What you will do
In the records below, find the line containing "RL103: SRD-05V -> G5LE-1" and the line containing "TR203: NMOS IRF540"; please repeat exactly the lines from one to the other, both included, and nothing more.

Start of Data for review

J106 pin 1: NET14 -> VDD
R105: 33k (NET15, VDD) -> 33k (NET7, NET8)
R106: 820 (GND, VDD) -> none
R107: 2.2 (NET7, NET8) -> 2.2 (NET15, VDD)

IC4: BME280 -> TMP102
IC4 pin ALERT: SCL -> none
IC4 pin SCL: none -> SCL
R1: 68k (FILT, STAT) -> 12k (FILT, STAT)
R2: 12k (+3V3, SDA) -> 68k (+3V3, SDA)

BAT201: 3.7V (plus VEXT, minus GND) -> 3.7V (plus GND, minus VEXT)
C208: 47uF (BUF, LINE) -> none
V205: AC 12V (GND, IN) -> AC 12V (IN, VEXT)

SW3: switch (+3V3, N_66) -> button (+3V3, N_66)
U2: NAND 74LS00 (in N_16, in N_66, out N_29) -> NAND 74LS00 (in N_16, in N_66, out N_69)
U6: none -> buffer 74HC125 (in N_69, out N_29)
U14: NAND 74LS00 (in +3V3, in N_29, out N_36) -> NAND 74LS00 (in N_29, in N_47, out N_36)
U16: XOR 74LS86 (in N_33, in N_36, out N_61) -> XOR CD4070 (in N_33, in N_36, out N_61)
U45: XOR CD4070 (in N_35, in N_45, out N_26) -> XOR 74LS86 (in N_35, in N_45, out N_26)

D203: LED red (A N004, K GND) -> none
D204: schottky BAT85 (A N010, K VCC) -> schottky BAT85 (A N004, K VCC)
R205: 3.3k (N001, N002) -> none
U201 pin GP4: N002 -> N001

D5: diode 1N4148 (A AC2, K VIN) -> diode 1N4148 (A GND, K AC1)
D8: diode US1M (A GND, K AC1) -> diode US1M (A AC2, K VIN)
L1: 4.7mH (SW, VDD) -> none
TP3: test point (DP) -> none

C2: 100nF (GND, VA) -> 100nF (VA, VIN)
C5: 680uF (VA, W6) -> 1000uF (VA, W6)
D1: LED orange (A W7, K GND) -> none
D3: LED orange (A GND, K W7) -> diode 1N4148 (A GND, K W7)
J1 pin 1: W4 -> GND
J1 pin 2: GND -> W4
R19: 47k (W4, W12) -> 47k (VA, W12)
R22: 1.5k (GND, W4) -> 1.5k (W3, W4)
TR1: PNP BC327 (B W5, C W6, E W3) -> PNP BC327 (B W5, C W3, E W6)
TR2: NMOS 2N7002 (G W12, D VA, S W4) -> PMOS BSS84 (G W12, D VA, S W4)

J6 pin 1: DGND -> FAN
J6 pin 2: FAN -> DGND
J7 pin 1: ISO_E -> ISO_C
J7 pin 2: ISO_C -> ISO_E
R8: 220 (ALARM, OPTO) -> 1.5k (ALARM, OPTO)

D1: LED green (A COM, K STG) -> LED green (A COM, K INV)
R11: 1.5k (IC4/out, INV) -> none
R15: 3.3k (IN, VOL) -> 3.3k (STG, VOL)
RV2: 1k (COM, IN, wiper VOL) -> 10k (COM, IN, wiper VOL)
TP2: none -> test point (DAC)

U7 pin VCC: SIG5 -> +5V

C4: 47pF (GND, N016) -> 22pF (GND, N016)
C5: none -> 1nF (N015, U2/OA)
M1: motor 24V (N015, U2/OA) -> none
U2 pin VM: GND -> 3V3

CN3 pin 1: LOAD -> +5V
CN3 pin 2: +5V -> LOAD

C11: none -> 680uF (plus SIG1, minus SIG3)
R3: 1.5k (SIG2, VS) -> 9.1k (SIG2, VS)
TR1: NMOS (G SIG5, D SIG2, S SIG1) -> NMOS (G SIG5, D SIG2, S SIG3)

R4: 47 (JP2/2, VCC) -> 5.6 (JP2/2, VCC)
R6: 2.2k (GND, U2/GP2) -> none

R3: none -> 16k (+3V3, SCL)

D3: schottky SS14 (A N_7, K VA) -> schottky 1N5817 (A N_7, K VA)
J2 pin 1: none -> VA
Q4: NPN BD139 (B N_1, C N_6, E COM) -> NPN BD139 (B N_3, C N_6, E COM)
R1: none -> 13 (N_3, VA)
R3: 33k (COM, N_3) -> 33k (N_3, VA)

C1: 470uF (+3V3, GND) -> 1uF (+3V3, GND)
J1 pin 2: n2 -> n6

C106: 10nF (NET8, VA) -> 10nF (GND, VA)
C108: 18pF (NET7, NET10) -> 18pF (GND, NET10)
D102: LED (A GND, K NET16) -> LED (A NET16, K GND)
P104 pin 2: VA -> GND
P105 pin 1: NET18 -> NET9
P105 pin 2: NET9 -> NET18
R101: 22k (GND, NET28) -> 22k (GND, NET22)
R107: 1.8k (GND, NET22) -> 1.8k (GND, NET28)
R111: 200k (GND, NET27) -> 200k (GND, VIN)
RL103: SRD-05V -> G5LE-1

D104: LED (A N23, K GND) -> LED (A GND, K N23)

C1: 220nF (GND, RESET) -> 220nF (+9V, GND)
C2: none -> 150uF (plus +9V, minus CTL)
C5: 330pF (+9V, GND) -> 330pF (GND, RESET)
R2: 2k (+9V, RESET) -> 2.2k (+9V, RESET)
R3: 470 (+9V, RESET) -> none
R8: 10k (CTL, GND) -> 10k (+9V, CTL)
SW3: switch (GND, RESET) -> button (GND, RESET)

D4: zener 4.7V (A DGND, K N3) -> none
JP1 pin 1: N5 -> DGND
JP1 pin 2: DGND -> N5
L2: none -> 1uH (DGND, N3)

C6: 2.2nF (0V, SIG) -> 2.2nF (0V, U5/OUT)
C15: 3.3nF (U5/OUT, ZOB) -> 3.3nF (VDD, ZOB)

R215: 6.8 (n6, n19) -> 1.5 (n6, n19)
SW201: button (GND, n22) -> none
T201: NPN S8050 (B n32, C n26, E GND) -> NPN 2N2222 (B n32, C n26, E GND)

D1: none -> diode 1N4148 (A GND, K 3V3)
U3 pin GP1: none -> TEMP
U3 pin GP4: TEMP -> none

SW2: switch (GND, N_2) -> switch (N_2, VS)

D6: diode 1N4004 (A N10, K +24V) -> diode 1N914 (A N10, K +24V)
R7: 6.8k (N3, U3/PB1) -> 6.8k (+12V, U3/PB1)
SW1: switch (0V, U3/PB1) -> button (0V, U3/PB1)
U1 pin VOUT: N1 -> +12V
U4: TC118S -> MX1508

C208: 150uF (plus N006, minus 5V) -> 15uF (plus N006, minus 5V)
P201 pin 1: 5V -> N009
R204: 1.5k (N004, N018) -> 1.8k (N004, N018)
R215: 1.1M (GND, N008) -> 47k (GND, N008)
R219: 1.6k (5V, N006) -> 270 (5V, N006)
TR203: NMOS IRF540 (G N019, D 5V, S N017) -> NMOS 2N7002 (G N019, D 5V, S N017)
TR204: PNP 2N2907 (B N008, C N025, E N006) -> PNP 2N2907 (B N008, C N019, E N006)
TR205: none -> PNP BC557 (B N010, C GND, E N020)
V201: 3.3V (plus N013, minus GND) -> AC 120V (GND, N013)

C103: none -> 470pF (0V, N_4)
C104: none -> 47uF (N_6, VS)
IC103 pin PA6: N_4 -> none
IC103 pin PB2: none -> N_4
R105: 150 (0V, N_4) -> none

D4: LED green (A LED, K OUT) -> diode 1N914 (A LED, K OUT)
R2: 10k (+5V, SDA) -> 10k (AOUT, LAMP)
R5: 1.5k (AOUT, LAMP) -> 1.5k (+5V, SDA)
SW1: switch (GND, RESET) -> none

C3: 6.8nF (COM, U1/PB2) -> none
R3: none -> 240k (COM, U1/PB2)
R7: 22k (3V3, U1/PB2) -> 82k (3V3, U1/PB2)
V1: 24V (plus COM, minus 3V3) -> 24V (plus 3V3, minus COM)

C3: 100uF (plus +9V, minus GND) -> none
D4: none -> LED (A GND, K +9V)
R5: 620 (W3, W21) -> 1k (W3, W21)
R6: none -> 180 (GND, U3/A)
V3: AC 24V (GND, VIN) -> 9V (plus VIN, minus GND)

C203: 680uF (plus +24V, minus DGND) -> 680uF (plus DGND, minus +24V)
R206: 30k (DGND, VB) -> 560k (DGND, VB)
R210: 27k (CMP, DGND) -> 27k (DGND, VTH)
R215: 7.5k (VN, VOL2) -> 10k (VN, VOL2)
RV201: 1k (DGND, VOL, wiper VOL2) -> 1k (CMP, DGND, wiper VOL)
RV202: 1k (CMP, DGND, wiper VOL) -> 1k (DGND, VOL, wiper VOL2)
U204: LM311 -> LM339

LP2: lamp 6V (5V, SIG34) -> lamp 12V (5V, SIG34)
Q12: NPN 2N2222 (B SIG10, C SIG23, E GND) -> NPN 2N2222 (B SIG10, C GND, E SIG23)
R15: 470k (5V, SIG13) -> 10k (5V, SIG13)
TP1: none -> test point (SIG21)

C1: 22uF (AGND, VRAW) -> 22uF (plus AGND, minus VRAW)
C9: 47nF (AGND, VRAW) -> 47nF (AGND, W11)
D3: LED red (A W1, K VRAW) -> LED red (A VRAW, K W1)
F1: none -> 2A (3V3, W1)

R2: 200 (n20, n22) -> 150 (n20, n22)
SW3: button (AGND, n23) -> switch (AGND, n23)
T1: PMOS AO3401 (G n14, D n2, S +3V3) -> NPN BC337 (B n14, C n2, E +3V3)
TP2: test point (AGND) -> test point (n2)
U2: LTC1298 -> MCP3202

End of Data for review

Answer to the problem
RL103: SRD-05V -> G5LE-1

D104: LED (A N23, K GND) -> LED (A GND, K N23)

C1: 220nF (GND, RESET) -> 220nF (+9V, GND)
C2: none -> 150uF (plus +9V, minus CTL)
C5: 330pF (+9V, GND) -> 330pF (GND, RESET)
R2: 2k (+9V, RESET) -> 2.2k (+9V, RESET)
R3: 470 (+9V, RESET) -> none
R8: 10k (CTL, GND) -> 10k (+9V, CTL)
SW3: switch (GND, RESET) -> button (GND, RESET)

D4: zener 4.7V (A DGND, K N3) -> none
JP1 pin 1: N5 -> DGND
JP1 pin 2: DGND -> N5
L2: none -> 1uH (DGND, N3)

C6: 2.2nF (0V, SIG) -> 2.2nF (0V, U5/OUT)
C15: 3.3nF (U5/OUT, ZOB) -> 3.3nF (VDD, ZOB)

R215: 6.8 (n6, n19) -> 1.5 (n6, n19)
SW201: button (GND, n22) -> none
T201: NPN S8050 (B n32, C n26, E GND) -> NPN 2N2222 (B n32, C n26, E GND)

D1: none -> diode 1N4148 (A GND, K 3V3)
U3 pin GP1: none -> TEMP
U3 pin GP4: TEMP -> none

SW2: switch (GND, N_2) -> switch (N_2, VS)

D6: diode 1N4004 (A N10, K +24V) -> diode 1N914 (A N10, K +24V)
R7: 6.8k (N3, U3/PB1) -> 6.8k (+12V, U3/PB1)
SW1: switch (0V, U3/PB1) -> button (0V, U3/PB1)
U1 pin VOUT: N1 -> +12V
U4: TC118S -> MX1508

C208: 150uF (plus N006, minus 5V) -> 15uF (plus N006, minus 5V)
P201 pin 1: 5V -> N009
R204: 1.5k (N004, N018) -> 1.8k (N004, N018)
R215: 1.1M (GND, N008) -> 47k (GND, N008)
R219: 1.6k (5V, N006) -> 270 (5V, N006)
TR203: NMOS IRF540 (G N019, D 5V, S N017) -> NMOS 2N7002 (G N019, D 5V, S N017)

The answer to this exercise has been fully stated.